=== Section Start ===
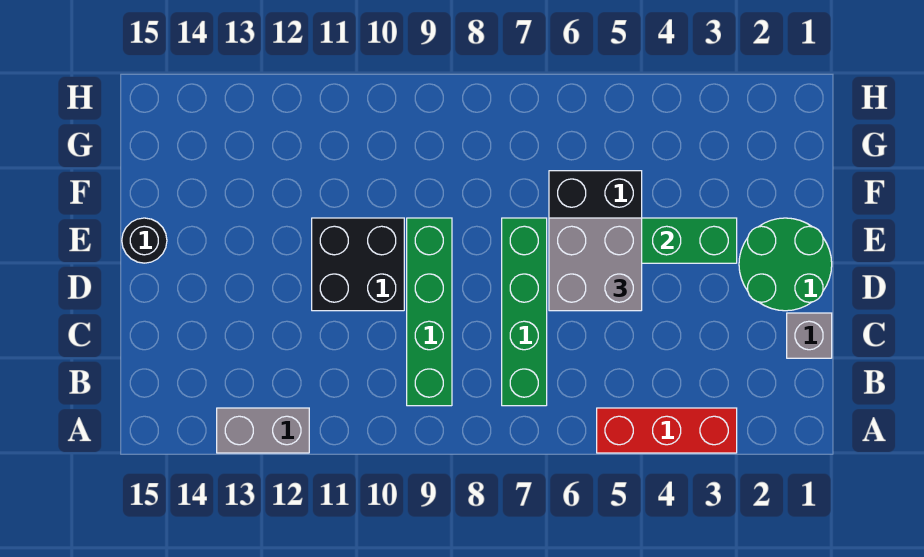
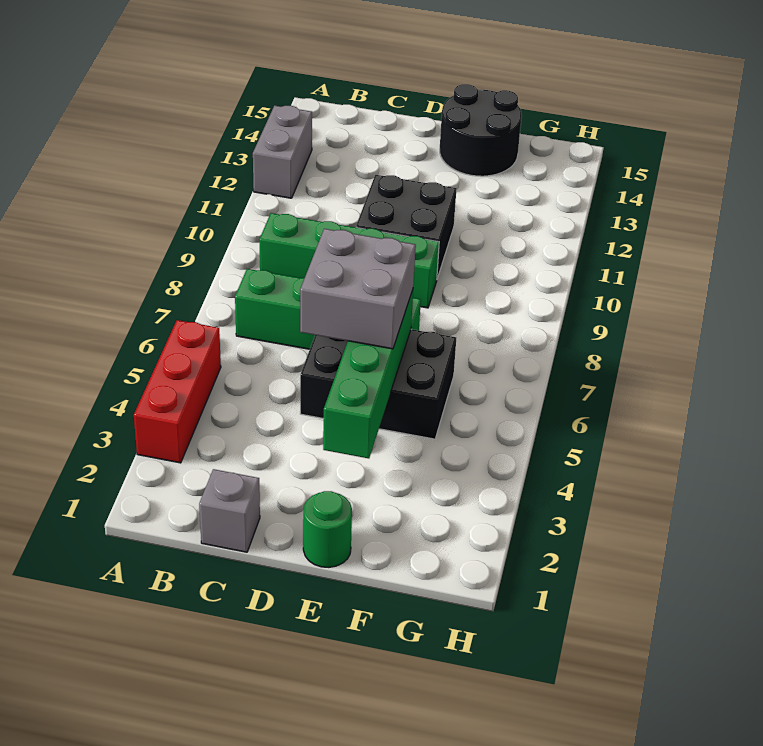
green round brick D1:E2 level 1 -> green round brick E1 level 1
black round brick E15 level 1 -> black round brick E14:F15 level 1

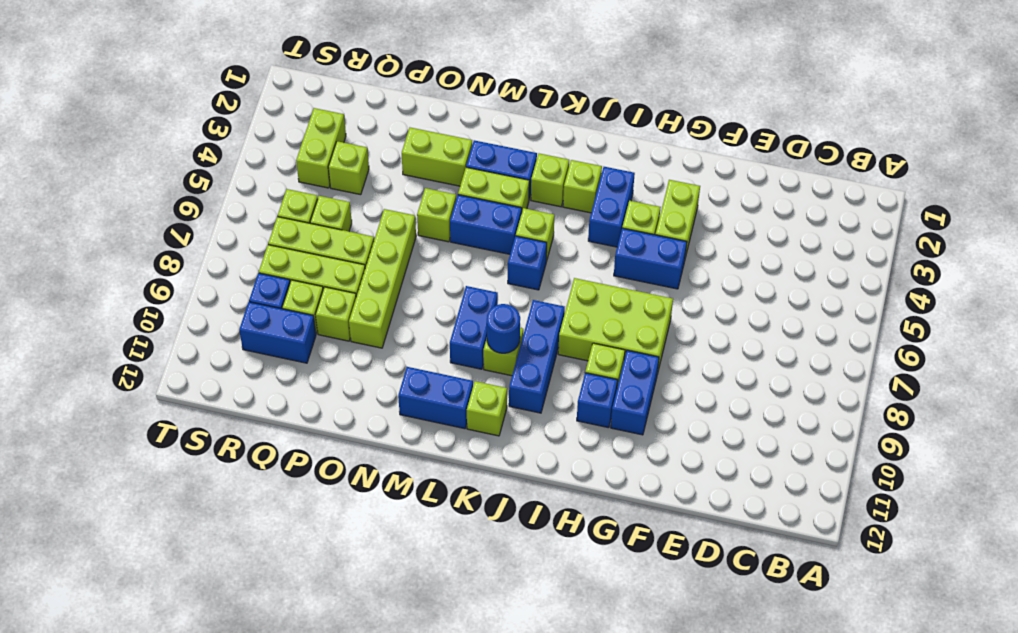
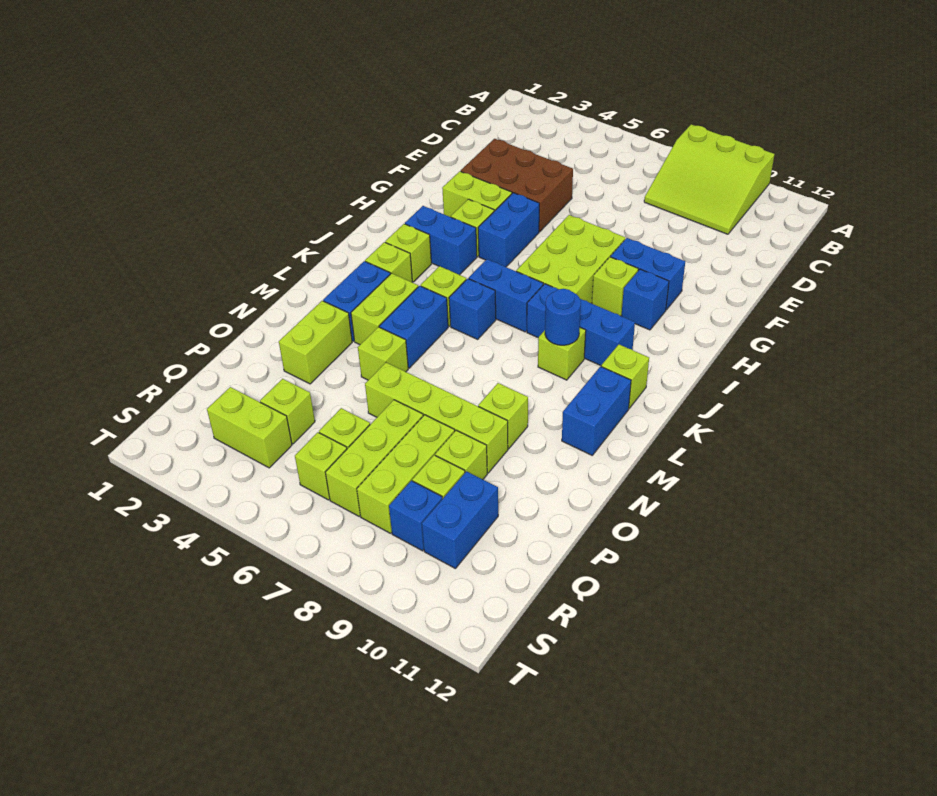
none -> lime slope A8:C10 level 1 top A
none -> brown brick E3:F5 level 1
blue brick L8:L9 level 1 -> blue brick J6:J7 level 1
none -> lime brick N9 level 1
=== Section End ===
### WORK ITEM
Answer with one number, namely how many lines in the records contain the string "brick".

### REPLY
5